▶ _Task to carry out_:
Output every entry verbatim.

----- Stored data -----

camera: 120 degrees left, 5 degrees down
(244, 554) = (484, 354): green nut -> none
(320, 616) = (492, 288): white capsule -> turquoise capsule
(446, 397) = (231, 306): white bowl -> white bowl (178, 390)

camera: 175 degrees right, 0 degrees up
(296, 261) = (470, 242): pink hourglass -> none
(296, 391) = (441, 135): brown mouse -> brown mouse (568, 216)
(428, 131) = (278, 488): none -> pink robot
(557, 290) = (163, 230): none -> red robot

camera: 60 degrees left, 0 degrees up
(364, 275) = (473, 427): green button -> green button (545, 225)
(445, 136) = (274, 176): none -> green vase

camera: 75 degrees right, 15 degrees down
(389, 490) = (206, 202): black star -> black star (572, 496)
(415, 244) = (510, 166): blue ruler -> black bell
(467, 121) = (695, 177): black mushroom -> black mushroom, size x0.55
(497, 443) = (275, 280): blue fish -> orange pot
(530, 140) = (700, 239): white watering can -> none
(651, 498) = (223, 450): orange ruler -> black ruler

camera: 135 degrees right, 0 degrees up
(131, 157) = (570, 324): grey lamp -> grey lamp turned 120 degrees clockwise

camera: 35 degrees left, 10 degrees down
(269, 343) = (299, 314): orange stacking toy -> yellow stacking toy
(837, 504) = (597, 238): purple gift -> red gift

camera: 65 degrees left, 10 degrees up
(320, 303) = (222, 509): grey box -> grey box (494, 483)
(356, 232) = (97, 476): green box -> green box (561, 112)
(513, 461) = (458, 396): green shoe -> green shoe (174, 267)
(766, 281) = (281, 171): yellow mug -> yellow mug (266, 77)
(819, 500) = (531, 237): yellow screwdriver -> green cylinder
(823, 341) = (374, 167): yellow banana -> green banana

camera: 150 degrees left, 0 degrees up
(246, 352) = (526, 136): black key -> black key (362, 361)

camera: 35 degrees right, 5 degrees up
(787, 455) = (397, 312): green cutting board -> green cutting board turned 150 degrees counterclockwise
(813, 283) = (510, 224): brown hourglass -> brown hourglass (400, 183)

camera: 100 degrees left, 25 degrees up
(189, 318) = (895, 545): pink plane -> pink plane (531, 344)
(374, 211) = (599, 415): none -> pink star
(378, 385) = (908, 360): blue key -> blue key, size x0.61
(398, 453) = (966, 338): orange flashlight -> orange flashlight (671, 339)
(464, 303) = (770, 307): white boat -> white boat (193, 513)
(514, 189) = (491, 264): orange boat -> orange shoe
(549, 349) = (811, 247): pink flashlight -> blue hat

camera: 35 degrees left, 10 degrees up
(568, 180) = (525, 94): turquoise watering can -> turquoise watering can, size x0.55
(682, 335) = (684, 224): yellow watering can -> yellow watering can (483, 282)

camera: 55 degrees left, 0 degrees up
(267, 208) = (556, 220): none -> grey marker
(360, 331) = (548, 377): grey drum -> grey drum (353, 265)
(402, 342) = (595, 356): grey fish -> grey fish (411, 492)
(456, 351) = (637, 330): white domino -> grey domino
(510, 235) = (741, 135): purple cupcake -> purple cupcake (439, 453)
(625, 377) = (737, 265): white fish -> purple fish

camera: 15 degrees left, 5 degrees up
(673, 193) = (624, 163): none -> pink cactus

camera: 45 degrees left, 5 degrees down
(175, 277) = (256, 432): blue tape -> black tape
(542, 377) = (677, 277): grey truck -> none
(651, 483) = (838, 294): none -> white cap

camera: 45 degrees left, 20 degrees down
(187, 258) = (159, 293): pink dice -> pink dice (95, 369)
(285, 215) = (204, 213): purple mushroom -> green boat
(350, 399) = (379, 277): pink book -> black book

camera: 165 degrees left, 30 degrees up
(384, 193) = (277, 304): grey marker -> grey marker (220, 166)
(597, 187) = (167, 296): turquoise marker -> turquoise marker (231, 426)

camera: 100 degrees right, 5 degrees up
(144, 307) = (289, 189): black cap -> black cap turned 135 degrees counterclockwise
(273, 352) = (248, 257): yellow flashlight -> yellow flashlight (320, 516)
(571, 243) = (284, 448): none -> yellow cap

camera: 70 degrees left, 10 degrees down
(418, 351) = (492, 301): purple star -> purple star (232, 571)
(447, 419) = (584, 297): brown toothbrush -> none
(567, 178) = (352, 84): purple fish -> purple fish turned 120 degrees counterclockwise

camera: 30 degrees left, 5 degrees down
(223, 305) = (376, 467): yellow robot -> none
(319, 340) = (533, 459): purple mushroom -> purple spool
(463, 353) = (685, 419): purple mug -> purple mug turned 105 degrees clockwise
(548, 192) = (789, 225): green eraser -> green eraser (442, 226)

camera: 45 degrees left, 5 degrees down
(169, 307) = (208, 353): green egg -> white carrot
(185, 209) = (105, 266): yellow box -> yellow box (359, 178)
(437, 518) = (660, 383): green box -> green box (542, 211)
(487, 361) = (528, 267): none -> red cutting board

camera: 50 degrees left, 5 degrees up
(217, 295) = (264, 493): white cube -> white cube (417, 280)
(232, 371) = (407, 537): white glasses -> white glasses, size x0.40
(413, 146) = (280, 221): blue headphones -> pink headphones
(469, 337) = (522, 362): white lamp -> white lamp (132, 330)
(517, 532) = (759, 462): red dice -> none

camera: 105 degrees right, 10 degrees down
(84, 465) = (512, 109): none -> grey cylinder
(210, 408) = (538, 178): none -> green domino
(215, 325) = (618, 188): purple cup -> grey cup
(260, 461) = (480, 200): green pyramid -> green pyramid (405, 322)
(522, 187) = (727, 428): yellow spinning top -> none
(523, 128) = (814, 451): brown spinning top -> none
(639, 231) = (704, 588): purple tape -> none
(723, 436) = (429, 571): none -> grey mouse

-----

▶ _Written answer_:
camera: 120 degrees left, 5 degrees down
(244, 554) = (484, 354): green nut -> none
(320, 616) = (492, 288): white capsule -> turquoise capsule
(446, 397) = (231, 306): white bowl -> white bowl (178, 390)

camera: 175 degrees right, 0 degrees up
(296, 261) = (470, 242): pink hourglass -> none
(296, 391) = (441, 135): brown mouse -> brown mouse (568, 216)
(428, 131) = (278, 488): none -> pink robot
(557, 290) = (163, 230): none -> red robot

camera: 60 degrees left, 0 degrees up
(364, 275) = (473, 427): green button -> green button (545, 225)
(445, 136) = (274, 176): none -> green vase

camera: 75 degrees right, 15 degrees down
(389, 490) = (206, 202): black star -> black star (572, 496)
(415, 244) = (510, 166): blue ruler -> black bell
(467, 121) = (695, 177): black mushroom -> black mushroom, size x0.55
(497, 443) = (275, 280): blue fish -> orange pot
(530, 140) = (700, 239): white watering can -> none
(651, 498) = (223, 450): orange ruler -> black ruler

camera: 135 degrees right, 0 degrees up
(131, 157) = (570, 324): grey lamp -> grey lamp turned 120 degrees clockwise

camera: 35 degrees left, 10 degrees down
(269, 343) = (299, 314): orange stacking toy -> yellow stacking toy
(837, 504) = (597, 238): purple gift -> red gift

camera: 65 degrees left, 10 degrees up
(320, 303) = (222, 509): grey box -> grey box (494, 483)
(356, 232) = (97, 476): green box -> green box (561, 112)
(513, 461) = (458, 396): green shoe -> green shoe (174, 267)
(766, 281) = (281, 171): yellow mug -> yellow mug (266, 77)
(819, 500) = (531, 237): yellow screwdriver -> green cylinder
(823, 341) = (374, 167): yellow banana -> green banana

camera: 150 degrees left, 0 degrees up
(246, 352) = (526, 136): black key -> black key (362, 361)

camera: 35 degrees right, 5 degrees up
(787, 455) = (397, 312): green cutting board -> green cutting board turned 150 degrees counterclockwise
(813, 283) = (510, 224): brown hourglass -> brown hourglass (400, 183)

camera: 100 degrees left, 25 degrees up
(189, 318) = (895, 545): pink plane -> pink plane (531, 344)
(374, 211) = (599, 415): none -> pink star
(378, 385) = (908, 360): blue key -> blue key, size x0.61
(398, 453) = (966, 338): orange flashlight -> orange flashlight (671, 339)
(464, 303) = (770, 307): white boat -> white boat (193, 513)
(514, 189) = (491, 264): orange boat -> orange shoe
(549, 349) = (811, 247): pink flashlight -> blue hat

camera: 35 degrees left, 10 degrees up
(568, 180) = (525, 94): turquoise watering can -> turquoise watering can, size x0.55
(682, 335) = (684, 224): yellow watering can -> yellow watering can (483, 282)

camera: 55 degrees left, 0 degrees up
(267, 208) = (556, 220): none -> grey marker
(360, 331) = (548, 377): grey drum -> grey drum (353, 265)
(402, 342) = (595, 356): grey fish -> grey fish (411, 492)
(456, 351) = (637, 330): white domino -> grey domino
(510, 235) = (741, 135): purple cupcake -> purple cupcake (439, 453)
(625, 377) = (737, 265): white fish -> purple fish

camera: 15 degrees left, 5 degrees up
(673, 193) = (624, 163): none -> pink cactus

camera: 45 degrees left, 5 degrees down
(175, 277) = (256, 432): blue tape -> black tape
(542, 377) = (677, 277): grey truck -> none
(651, 483) = (838, 294): none -> white cap

camera: 45 degrees left, 20 degrees down
(187, 258) = (159, 293): pink dice -> pink dice (95, 369)
(285, 215) = (204, 213): purple mushroom -> green boat
(350, 399) = (379, 277): pink book -> black book

camera: 165 degrees left, 30 degrees up
(384, 193) = (277, 304): grey marker -> grey marker (220, 166)
(597, 187) = (167, 296): turquoise marker -> turquoise marker (231, 426)

camera: 100 degrees right, 5 degrees up
(144, 307) = (289, 189): black cap -> black cap turned 135 degrees counterclockwise
(273, 352) = (248, 257): yellow flashlight -> yellow flashlight (320, 516)
(571, 243) = (284, 448): none -> yellow cap

camera: 70 degrees left, 10 degrees down
(418, 351) = (492, 301): purple star -> purple star (232, 571)
(447, 419) = (584, 297): brown toothbrush -> none
(567, 178) = (352, 84): purple fish -> purple fish turned 120 degrees counterclockwise

camera: 30 degrees left, 5 degrees down
(223, 305) = (376, 467): yellow robot -> none
(319, 340) = (533, 459): purple mushroom -> purple spool
(463, 353) = (685, 419): purple mug -> purple mug turned 105 degrees clockwise
(548, 192) = (789, 225): green eraser -> green eraser (442, 226)

camera: 45 degrees left, 5 degrees down
(169, 307) = (208, 353): green egg -> white carrot
(185, 209) = (105, 266): yellow box -> yellow box (359, 178)
(437, 518) = (660, 383): green box -> green box (542, 211)
(487, 361) = (528, 267): none -> red cutting board

camera: 50 degrees left, 5 degrees up
(217, 295) = (264, 493): white cube -> white cube (417, 280)
(232, 371) = (407, 537): white glasses -> white glasses, size x0.40
(413, 146) = (280, 221): blue headphones -> pink headphones
(469, 337) = (522, 362): white lamp -> white lamp (132, 330)
(517, 532) = (759, 462): red dice -> none

camera: 105 degrees right, 10 degrees down
(84, 465) = (512, 109): none -> grey cylinder
(210, 408) = (538, 178): none -> green domino
(215, 325) = (618, 188): purple cup -> grey cup
(260, 461) = (480, 200): green pyramid -> green pyramid (405, 322)
(522, 187) = (727, 428): yellow spinning top -> none
(523, 128) = (814, 451): brown spinning top -> none
(639, 231) = (704, 588): purple tape -> none
(723, 436) = (429, 571): none -> grey mouse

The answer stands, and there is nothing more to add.